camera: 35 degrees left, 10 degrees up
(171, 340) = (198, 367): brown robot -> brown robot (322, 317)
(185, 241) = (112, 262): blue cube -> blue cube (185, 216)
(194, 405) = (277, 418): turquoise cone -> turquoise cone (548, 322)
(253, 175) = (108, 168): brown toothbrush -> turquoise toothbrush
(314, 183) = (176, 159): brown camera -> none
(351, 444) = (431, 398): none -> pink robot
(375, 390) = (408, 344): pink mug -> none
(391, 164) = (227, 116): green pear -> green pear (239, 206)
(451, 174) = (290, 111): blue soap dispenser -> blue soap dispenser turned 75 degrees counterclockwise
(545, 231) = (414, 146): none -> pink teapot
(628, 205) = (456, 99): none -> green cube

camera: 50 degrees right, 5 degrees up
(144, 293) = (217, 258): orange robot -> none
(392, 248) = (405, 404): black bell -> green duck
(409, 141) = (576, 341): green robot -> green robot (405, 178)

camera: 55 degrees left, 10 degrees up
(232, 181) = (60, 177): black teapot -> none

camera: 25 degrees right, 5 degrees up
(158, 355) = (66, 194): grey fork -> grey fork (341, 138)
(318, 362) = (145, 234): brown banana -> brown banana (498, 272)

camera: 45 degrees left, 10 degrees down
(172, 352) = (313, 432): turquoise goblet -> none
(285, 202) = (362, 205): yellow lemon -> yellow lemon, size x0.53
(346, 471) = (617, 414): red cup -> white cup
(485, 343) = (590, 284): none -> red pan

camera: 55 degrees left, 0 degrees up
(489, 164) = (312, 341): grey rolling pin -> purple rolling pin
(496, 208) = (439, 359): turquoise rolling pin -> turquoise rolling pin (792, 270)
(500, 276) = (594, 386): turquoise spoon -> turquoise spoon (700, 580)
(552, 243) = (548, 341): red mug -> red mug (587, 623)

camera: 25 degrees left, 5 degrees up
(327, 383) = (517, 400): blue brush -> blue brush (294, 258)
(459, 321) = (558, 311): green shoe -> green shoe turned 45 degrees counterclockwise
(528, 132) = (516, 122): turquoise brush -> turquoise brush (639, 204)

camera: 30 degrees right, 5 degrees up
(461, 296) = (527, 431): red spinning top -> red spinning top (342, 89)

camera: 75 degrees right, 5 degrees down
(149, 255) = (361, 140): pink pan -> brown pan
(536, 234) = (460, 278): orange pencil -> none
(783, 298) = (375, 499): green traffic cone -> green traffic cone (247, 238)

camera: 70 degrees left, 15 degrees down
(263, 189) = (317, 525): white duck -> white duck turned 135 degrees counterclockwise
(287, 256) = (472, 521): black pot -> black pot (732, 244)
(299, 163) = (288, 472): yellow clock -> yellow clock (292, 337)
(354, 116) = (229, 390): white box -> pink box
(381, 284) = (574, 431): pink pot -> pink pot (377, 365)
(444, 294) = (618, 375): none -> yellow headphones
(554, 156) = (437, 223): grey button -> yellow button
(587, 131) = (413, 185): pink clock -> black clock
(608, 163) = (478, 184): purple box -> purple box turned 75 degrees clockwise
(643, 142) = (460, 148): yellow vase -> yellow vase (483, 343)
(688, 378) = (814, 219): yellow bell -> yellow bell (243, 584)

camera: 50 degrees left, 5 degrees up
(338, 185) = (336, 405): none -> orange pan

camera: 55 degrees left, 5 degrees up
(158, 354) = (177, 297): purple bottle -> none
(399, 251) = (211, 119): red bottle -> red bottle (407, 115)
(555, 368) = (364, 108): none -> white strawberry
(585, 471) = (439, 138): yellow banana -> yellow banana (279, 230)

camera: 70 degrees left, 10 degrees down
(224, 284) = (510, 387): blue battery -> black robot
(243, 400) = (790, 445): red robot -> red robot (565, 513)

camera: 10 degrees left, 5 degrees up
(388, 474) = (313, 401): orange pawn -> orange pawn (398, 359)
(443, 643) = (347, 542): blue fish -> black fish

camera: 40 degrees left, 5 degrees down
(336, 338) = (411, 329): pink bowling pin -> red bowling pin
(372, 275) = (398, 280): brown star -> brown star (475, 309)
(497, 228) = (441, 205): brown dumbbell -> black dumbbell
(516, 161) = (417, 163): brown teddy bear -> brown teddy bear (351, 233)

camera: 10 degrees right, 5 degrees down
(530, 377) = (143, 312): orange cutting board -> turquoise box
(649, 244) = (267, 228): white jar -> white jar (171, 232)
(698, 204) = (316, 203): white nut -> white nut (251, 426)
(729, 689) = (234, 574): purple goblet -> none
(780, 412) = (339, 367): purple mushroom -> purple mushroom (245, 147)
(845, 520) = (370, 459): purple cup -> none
══════
Work required: Would you retype the lines above from the one with "camera: 50 degrees right, 5 degrees up" down to the one with "camera: 75 degrees right, 5 degrees down", word for word, both ends included and no other lines?

Output of the exercise:
camera: 50 degrees right, 5 degrees up
(144, 293) = (217, 258): orange robot -> none
(392, 248) = (405, 404): black bell -> green duck
(409, 141) = (576, 341): green robot -> green robot (405, 178)

camera: 55 degrees left, 10 degrees up
(232, 181) = (60, 177): black teapot -> none

camera: 25 degrees right, 5 degrees up
(158, 355) = (66, 194): grey fork -> grey fork (341, 138)
(318, 362) = (145, 234): brown banana -> brown banana (498, 272)

camera: 45 degrees left, 10 degrees down
(172, 352) = (313, 432): turquoise goblet -> none
(285, 202) = (362, 205): yellow lemon -> yellow lemon, size x0.53
(346, 471) = (617, 414): red cup -> white cup
(485, 343) = (590, 284): none -> red pan

camera: 55 degrees left, 0 degrees up
(489, 164) = (312, 341): grey rolling pin -> purple rolling pin
(496, 208) = (439, 359): turquoise rolling pin -> turquoise rolling pin (792, 270)
(500, 276) = (594, 386): turquoise spoon -> turquoise spoon (700, 580)
(552, 243) = (548, 341): red mug -> red mug (587, 623)

camera: 25 degrees left, 5 degrees up
(327, 383) = (517, 400): blue brush -> blue brush (294, 258)
(459, 321) = (558, 311): green shoe -> green shoe turned 45 degrees counterclockwise
(528, 132) = (516, 122): turquoise brush -> turquoise brush (639, 204)

camera: 30 degrees right, 5 degrees up
(461, 296) = (527, 431): red spinning top -> red spinning top (342, 89)

camera: 75 degrees right, 5 degrees down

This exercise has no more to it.